● Required work:
The expected output is exactly the lines below, starting at the line with "D2: schottky SS14" and ending at the line with "C6: 68uF (plus", both included; no other line belongs in it.

● Record extracts:
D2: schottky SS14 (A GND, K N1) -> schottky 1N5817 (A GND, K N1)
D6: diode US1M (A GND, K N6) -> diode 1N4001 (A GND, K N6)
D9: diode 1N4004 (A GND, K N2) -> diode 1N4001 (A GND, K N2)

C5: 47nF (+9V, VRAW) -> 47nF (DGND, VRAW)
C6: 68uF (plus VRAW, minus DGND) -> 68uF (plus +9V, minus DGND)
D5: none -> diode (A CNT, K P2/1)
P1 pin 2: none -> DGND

==

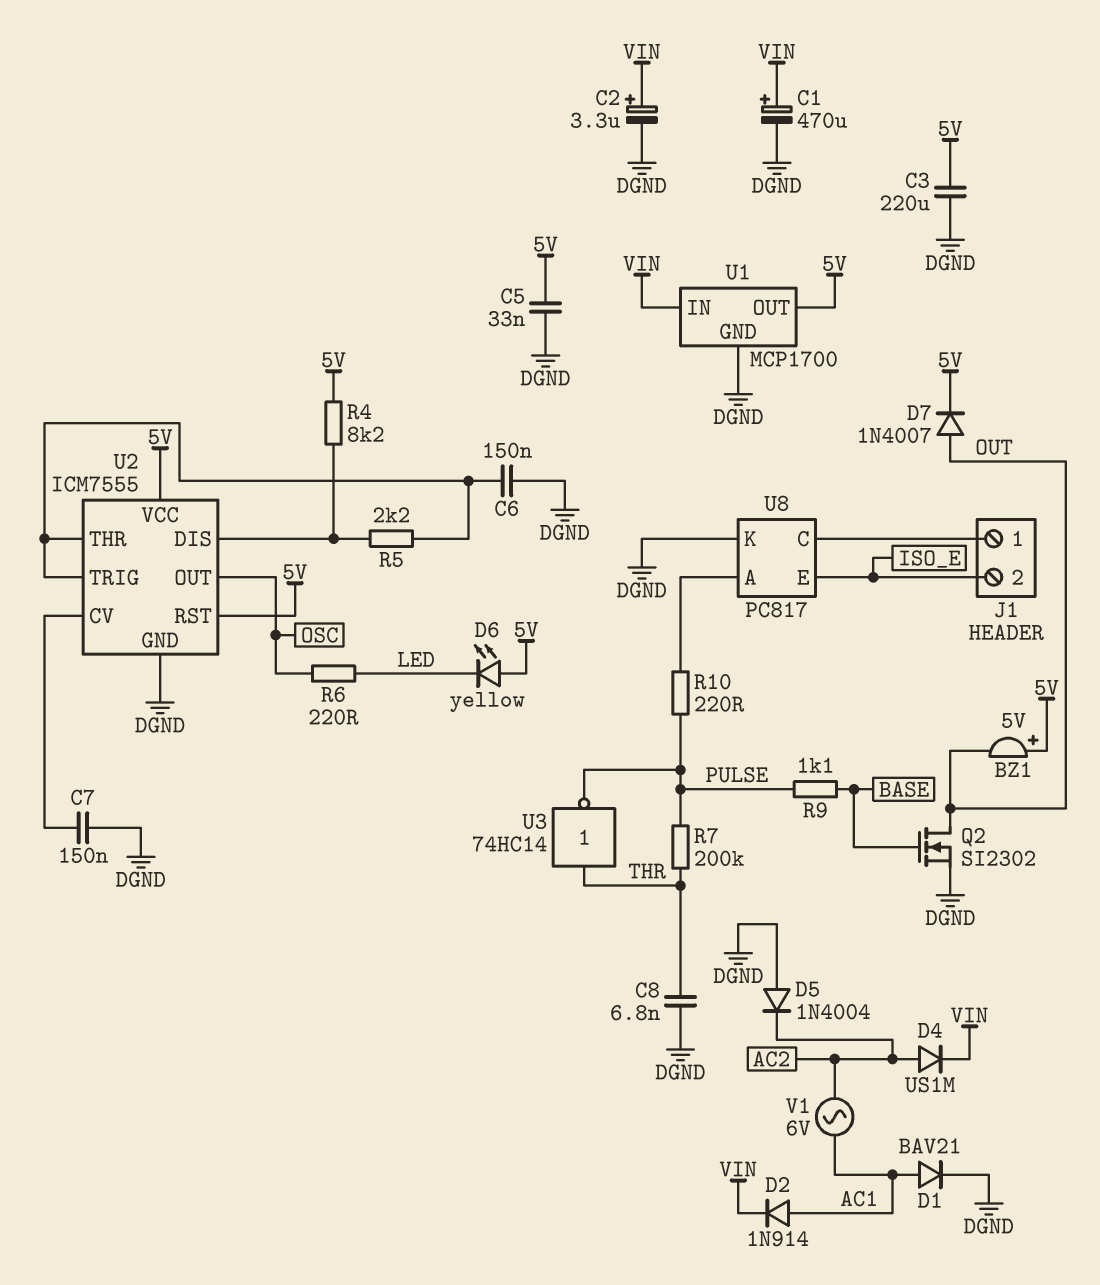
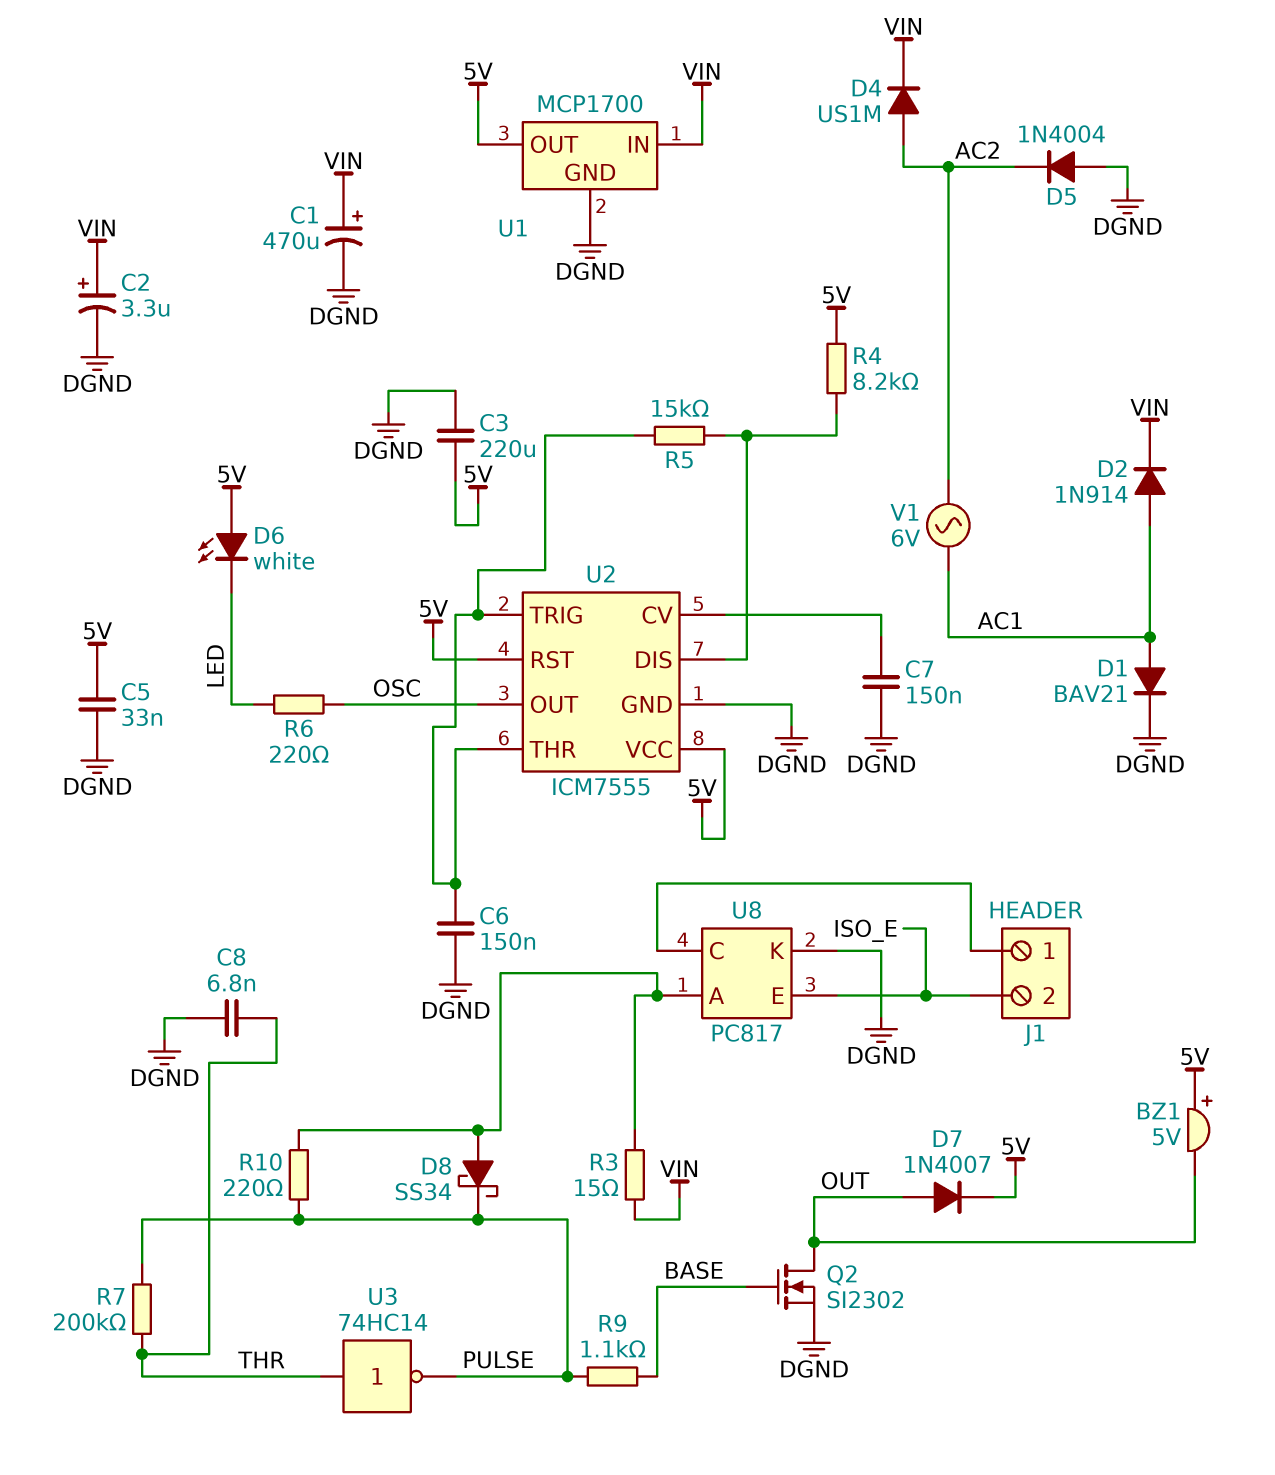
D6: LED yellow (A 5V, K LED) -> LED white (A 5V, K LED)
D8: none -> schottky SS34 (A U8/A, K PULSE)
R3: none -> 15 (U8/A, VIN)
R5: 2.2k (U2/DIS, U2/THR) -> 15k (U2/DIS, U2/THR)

==

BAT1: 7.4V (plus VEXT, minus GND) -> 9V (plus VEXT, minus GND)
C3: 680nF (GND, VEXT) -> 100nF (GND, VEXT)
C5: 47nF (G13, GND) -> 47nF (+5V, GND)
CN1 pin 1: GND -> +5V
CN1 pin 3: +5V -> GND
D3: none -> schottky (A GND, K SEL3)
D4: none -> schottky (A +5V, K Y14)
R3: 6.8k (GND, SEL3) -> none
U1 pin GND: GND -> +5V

● Written answer:
D2: schottky SS14 (A GND, K N1) -> schottky 1N5817 (A GND, K N1)
D6: diode US1M (A GND, K N6) -> diode 1N4001 (A GND, K N6)
D9: diode 1N4004 (A GND, K N2) -> diode 1N4001 (A GND, K N2)

C5: 47nF (+9V, VRAW) -> 47nF (DGND, VRAW)
C6: 68uF (plus VRAW, minus DGND) -> 68uF (plus +9V, minus DGND)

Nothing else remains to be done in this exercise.